> **WORK TO BE COMPLETED**
Whenever the word "screwdriver" turns up in a line below, that line should be copied.

> **RECORDS FOR PROCESSING**
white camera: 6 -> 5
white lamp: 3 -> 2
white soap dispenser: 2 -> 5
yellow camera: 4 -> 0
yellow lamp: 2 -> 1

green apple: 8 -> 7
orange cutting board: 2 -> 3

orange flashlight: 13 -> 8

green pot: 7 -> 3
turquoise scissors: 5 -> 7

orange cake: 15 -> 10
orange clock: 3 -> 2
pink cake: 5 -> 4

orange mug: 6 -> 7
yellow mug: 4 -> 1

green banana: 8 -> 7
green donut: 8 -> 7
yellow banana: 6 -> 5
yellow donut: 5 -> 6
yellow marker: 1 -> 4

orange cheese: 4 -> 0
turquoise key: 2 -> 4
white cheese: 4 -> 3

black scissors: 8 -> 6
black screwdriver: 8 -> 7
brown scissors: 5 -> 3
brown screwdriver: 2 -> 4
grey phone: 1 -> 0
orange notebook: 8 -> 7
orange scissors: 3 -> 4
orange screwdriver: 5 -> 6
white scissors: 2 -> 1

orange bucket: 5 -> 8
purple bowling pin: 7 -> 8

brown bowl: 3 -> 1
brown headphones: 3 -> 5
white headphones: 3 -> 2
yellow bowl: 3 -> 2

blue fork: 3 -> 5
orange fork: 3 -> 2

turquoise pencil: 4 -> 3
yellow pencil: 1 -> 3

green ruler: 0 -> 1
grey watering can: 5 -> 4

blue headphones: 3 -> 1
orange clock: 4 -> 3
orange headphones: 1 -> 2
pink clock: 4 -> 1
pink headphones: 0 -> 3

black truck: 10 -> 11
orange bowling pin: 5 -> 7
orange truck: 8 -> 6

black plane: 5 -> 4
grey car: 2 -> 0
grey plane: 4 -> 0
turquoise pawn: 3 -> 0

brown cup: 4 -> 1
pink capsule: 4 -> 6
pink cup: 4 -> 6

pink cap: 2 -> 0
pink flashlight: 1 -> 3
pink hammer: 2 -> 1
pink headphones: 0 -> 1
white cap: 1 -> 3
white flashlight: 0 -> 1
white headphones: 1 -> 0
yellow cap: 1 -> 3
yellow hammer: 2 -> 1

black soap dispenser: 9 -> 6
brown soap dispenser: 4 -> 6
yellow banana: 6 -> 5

> **EXERCISE SOLUTION**
black screwdriver: 8 -> 7
brown screwdriver: 2 -> 4
orange screwdriver: 5 -> 6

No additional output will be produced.